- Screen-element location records
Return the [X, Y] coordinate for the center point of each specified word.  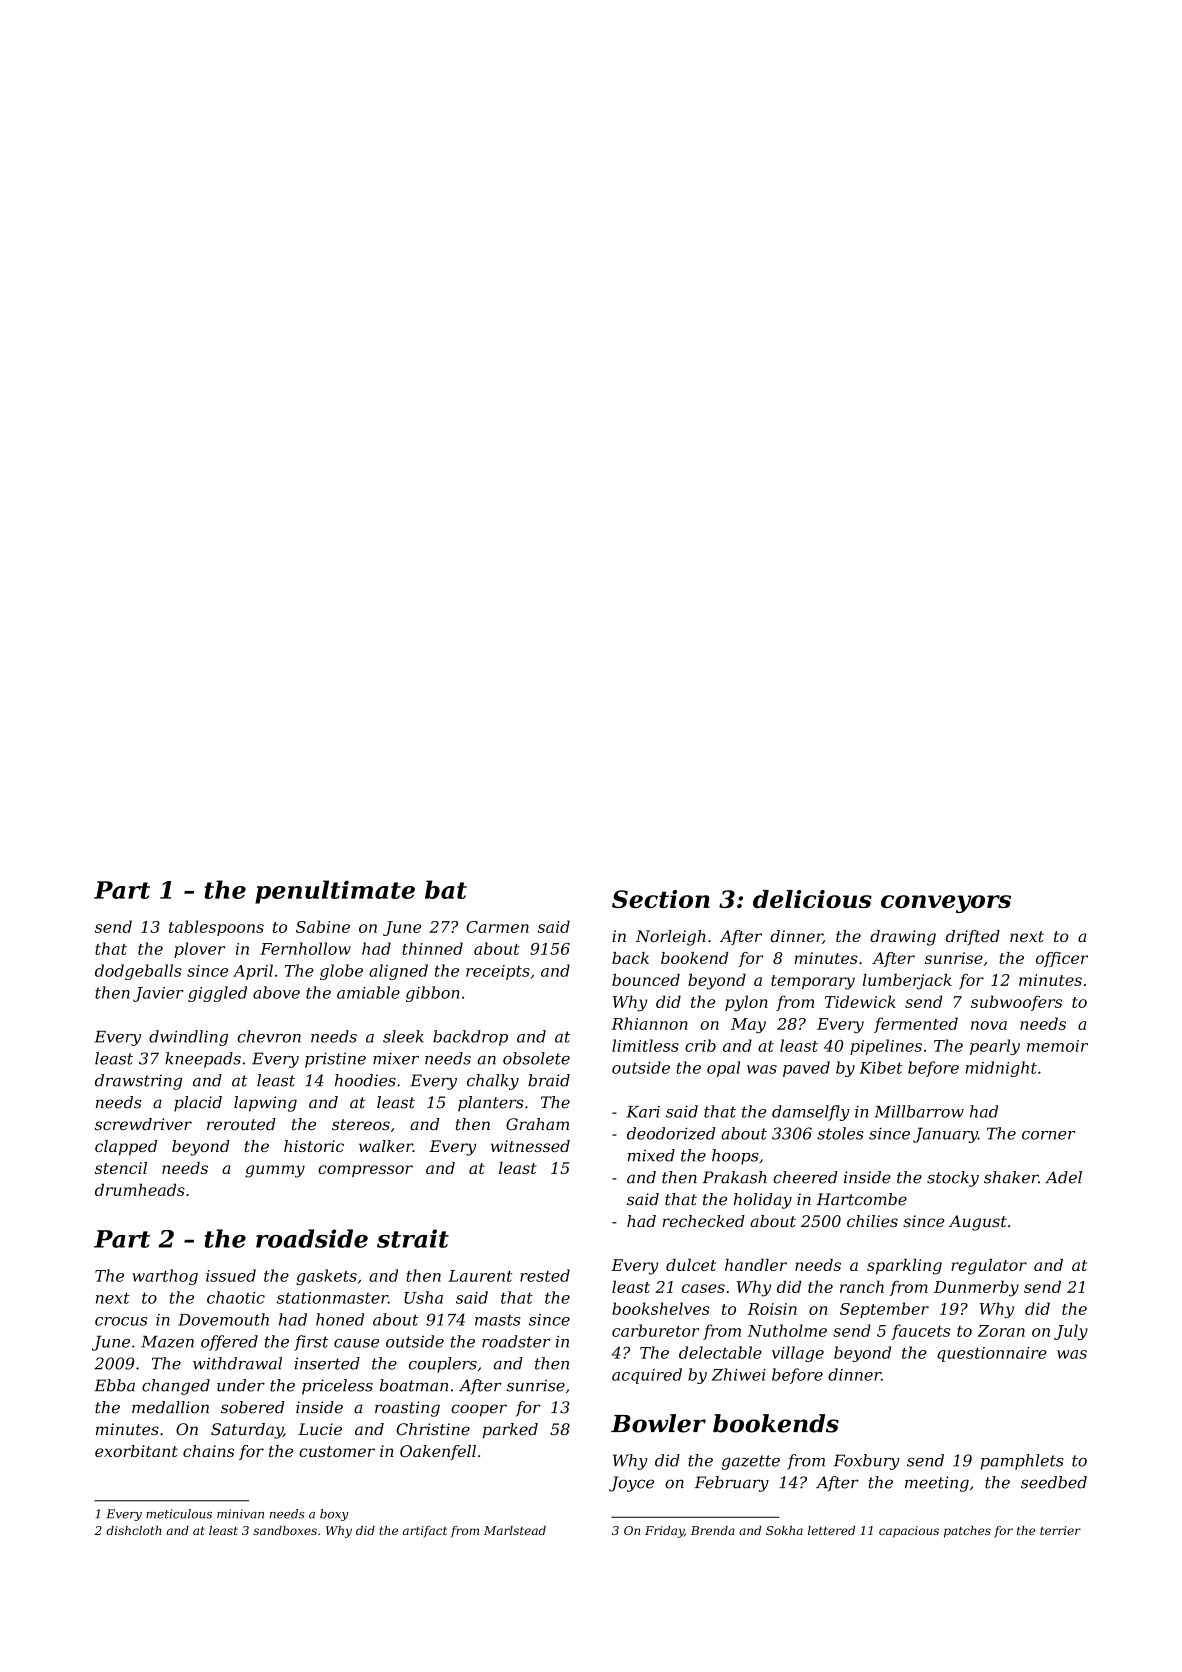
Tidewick [860, 1001]
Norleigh [671, 938]
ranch [862, 1286]
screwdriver [143, 1124]
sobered [252, 1407]
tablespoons [216, 928]
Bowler [658, 1423]
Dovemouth [223, 1319]
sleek [403, 1036]
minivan [240, 1514]
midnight [1001, 1069]
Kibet [881, 1067]
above [276, 992]
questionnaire [992, 1354]
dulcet [691, 1265]
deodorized [671, 1133]
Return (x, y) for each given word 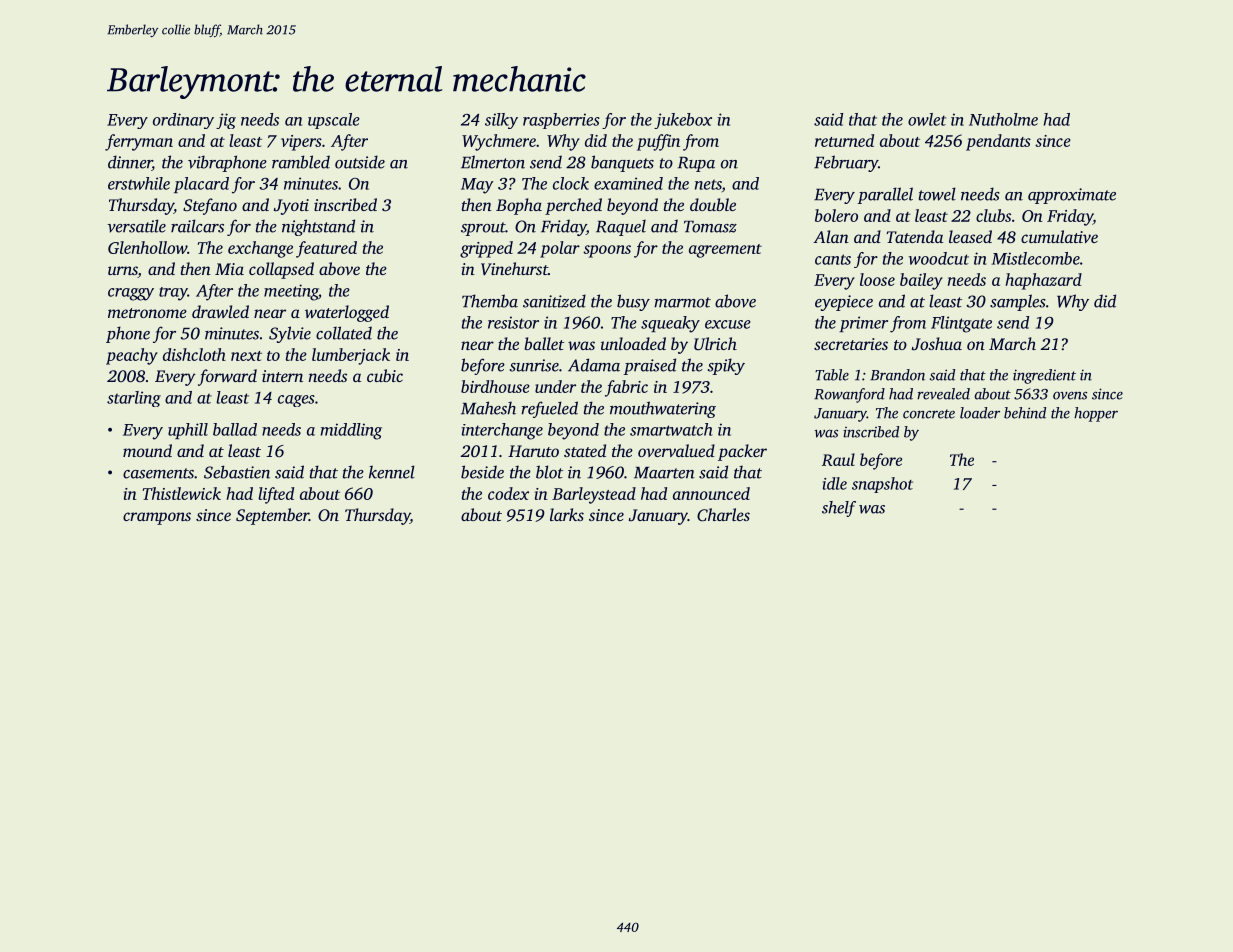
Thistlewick (181, 493)
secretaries (851, 344)
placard (201, 185)
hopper (1096, 414)
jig (226, 121)
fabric (626, 388)
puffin (658, 142)
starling (134, 399)
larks (567, 514)
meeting (291, 292)
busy (633, 302)
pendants (998, 142)
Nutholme (1003, 119)
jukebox (683, 121)
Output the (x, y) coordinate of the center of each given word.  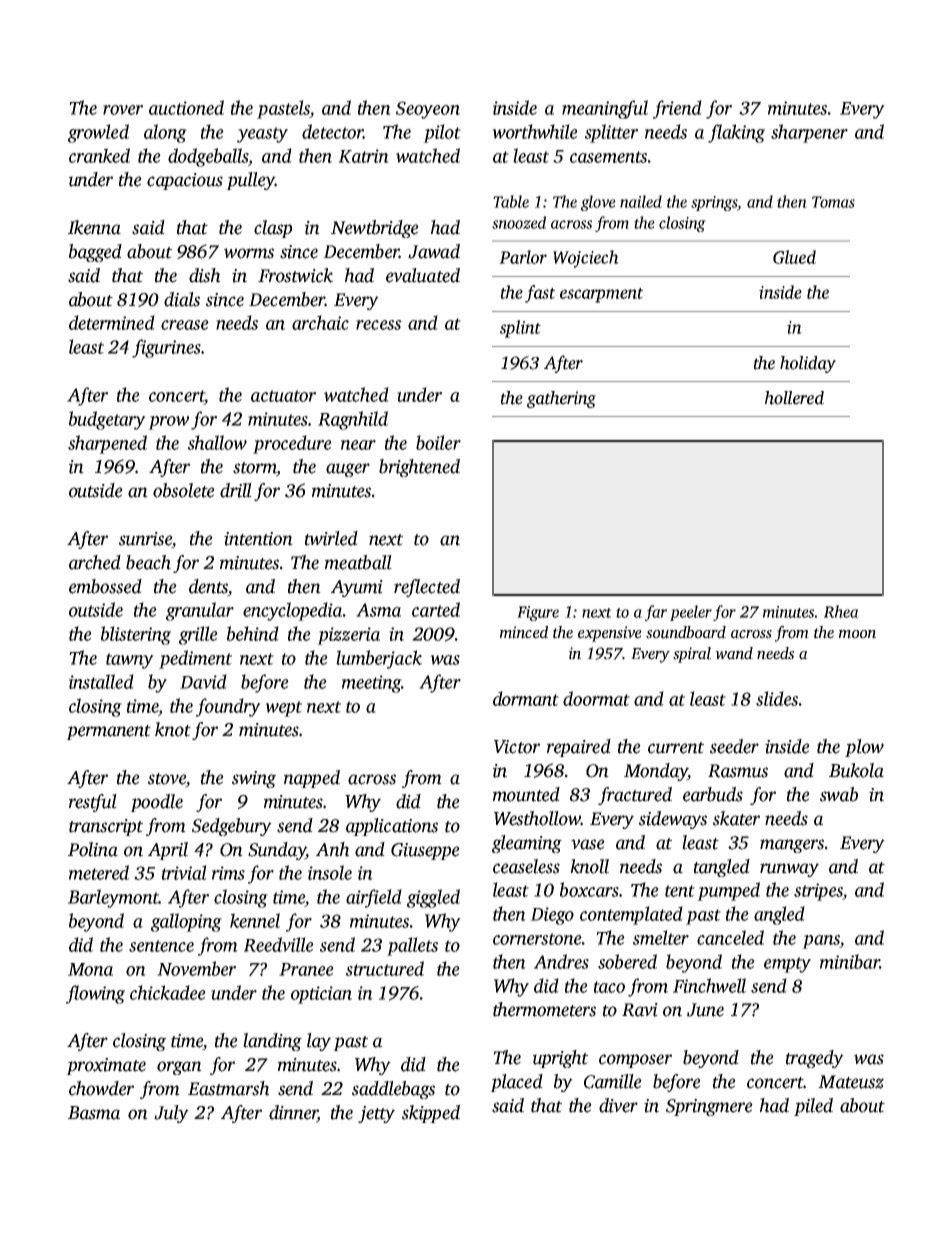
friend (677, 109)
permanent (108, 732)
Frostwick (295, 275)
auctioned (186, 107)
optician (321, 995)
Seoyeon (428, 110)
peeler (691, 613)
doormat (596, 698)
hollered (794, 398)
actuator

- STATED GOAL
Format all of the data above as a Markdown table with two columns, Row and Line, numbering each line and skipping any blank ones. Leave the pictures out of your answer.

- EXERCISE RESULT
| Row | Line |
|---|---|
| 1 | Return the [X, Y] coordinate for the center point of each specified word.   |
| 2 | Tidewick [860, 1001] |
| 3 | Norleigh [671, 938] |
| 4 | ranch [862, 1286] |
| 5 | screwdriver [143, 1124] |
| 6 | sobered [252, 1407] |
| 7 | tablespoons [216, 928] |
| 8 | Bowler [658, 1423] |
| 9 | Dovemouth [223, 1319] |
| 10 | sleek [403, 1036] |
| 11 | minivan [240, 1514] |
| 12 | midnight [1001, 1069] |
| 13 | Kibet [881, 1067] |
| 14 | above [276, 992] |
| 15 | questionnaire [992, 1354] |
| 16 | dulcet [691, 1265] |
| 17 | deodorized [671, 1133] |
| 18 | Return (x, y) for each given word  |
| 19 | Thistlewick (181, 493) |
| 20 | secretaries (851, 344) |
| 21 | placard (201, 185) |
| 22 | hopper (1096, 414) |
| 23 | jig (226, 121) |
| 24 | fabric (626, 388) |
| 25 | puffin (658, 142) |
| 26 | starling (134, 399) |
| 27 | larks (567, 514) |
| 28 | meeting (291, 292) |
| 29 | busy (633, 302) |
| 30 | pendants (998, 142) |
| 31 | Nutholme (1003, 119) |
| 32 | jukebox (683, 121) |
| 33 | Output the (x, y) coordinate of the center of each given word.   |
| 34 | friend (677, 109) |
| 35 | permanent (108, 732) |
| 36 | Frostwick (295, 275) |
| 37 | auctioned (186, 107) |
| 38 | optician (321, 995) |
| 39 | Seoyeon (428, 110) |
| 40 | peeler (691, 613) |
| 41 | doormat (596, 698) |
| 42 | hollered (794, 398) |
| 43 | actuator |